Please revise the entries below so that "longest first" reads "shortest first" wherever it occurs, and leave everything else unchanged.

Data supplied
((
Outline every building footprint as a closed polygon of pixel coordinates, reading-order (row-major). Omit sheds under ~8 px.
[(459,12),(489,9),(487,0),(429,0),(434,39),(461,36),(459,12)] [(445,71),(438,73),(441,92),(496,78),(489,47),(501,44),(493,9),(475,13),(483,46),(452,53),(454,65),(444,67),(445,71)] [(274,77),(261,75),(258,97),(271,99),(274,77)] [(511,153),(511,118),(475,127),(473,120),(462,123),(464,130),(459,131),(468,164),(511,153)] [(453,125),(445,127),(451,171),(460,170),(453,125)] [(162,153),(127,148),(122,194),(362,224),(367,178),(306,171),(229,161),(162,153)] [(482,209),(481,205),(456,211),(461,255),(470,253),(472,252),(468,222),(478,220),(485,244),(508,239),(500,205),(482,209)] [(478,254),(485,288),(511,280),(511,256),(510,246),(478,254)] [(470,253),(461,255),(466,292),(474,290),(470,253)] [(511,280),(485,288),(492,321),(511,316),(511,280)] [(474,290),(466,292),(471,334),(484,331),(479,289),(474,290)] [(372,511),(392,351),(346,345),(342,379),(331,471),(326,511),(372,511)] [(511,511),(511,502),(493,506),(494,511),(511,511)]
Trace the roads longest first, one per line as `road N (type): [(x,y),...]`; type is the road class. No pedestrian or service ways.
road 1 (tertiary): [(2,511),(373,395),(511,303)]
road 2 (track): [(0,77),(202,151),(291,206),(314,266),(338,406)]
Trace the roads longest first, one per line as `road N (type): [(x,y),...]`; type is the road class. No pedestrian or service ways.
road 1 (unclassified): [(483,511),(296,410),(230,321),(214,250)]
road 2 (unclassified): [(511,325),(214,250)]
))
Full response
Outline every building footprint as a closed polygon of pixel coordinates, reading-order (row-major). Omit sheds under ~8 px.
[(459,12),(489,9),(487,0),(429,0),(434,39),(461,36),(459,12)] [(445,71),(438,73),(441,92),(496,78),(489,47),(501,44),(493,9),(475,13),(483,46),(452,53),(454,65),(444,67),(445,71)] [(274,77),(261,75),(258,97),(271,99),(274,77)] [(511,153),(511,118),(475,127),(473,120),(462,123),(464,130),(459,131),(468,164),(511,153)] [(453,125),(445,127),(451,171),(460,170),(453,125)] [(162,153),(127,148),(122,194),(362,224),(367,178),(306,171),(229,161),(162,153)] [(482,209),(481,205),(456,211),(461,255),(470,253),(472,252),(468,222),(478,220),(485,244),(508,239),(500,205),(482,209)] [(478,254),(485,288),(511,280),(511,256),(510,246),(478,254)] [(470,253),(461,255),(466,292),(474,290),(470,253)] [(511,280),(485,288),(492,321),(511,316),(511,280)] [(474,290),(466,292),(471,334),(484,331),(479,289),(474,290)] [(372,511),(392,351),(346,345),(342,379),(331,471),(326,511),(372,511)] [(511,511),(511,502),(493,506),(494,511),(511,511)]
Trace the roads shortest first, one per line as `road N (type): [(x,y),...]`; type is the road class. No pedestrian or service ways.
road 1 (tertiary): [(2,511),(373,395),(511,303)]
road 2 (track): [(0,77),(202,151),(291,206),(314,266),(338,406)]
Trace the roads shortest first, one per line as `road N (type): [(x,y),...]`; type is the road class. No pedestrian or service ways.
road 1 (unclassified): [(483,511),(296,410),(230,321),(214,250)]
road 2 (unclassified): [(511,325),(214,250)]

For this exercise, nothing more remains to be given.